__WHAT THE TASK ASKS__
Quote, without any change, the line that contains "grey hat: 1 -> 2" and all lines that follow it to the end of the data below.

__SOURCE RECORDS__
Start of Block

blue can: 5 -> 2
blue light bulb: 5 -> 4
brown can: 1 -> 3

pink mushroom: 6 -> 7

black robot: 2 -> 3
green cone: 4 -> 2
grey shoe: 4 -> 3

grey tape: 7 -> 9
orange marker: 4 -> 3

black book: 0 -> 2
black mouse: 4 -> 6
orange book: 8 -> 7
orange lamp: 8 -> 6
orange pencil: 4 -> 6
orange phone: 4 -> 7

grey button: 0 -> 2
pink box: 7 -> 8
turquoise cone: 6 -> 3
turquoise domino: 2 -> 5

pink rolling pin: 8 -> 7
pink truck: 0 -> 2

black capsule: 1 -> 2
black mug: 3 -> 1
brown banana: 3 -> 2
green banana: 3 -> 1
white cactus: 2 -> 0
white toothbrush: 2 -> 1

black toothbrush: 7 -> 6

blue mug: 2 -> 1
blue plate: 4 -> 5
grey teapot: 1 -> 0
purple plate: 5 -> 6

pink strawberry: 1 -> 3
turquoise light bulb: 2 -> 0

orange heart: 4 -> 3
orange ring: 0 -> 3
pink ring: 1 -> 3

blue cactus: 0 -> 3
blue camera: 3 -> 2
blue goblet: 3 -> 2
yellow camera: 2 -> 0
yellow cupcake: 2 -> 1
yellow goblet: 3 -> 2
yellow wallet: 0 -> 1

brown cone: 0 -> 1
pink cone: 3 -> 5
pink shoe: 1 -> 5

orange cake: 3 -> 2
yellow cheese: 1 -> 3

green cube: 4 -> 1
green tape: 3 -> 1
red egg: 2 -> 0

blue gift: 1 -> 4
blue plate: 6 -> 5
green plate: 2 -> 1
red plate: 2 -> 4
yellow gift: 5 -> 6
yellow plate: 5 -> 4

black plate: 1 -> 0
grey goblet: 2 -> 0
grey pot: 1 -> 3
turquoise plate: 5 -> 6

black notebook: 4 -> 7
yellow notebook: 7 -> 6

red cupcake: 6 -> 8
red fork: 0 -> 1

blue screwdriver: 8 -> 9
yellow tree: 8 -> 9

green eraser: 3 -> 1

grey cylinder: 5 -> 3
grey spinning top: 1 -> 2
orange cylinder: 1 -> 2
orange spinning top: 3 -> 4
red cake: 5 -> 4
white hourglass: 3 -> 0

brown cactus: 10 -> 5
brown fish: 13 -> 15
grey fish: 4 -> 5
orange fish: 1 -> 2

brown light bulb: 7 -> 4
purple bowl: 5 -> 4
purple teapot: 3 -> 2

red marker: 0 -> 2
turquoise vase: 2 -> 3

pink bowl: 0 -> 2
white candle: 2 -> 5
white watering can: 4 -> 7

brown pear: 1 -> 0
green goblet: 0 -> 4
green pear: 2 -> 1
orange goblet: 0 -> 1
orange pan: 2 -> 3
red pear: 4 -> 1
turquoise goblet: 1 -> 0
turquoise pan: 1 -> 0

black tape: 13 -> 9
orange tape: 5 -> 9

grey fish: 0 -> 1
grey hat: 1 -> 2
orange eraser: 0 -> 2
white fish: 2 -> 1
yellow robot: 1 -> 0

End of Block

__WRITTEN SOLUTION__
grey hat: 1 -> 2
orange eraser: 0 -> 2
white fish: 2 -> 1
yellow robot: 1 -> 0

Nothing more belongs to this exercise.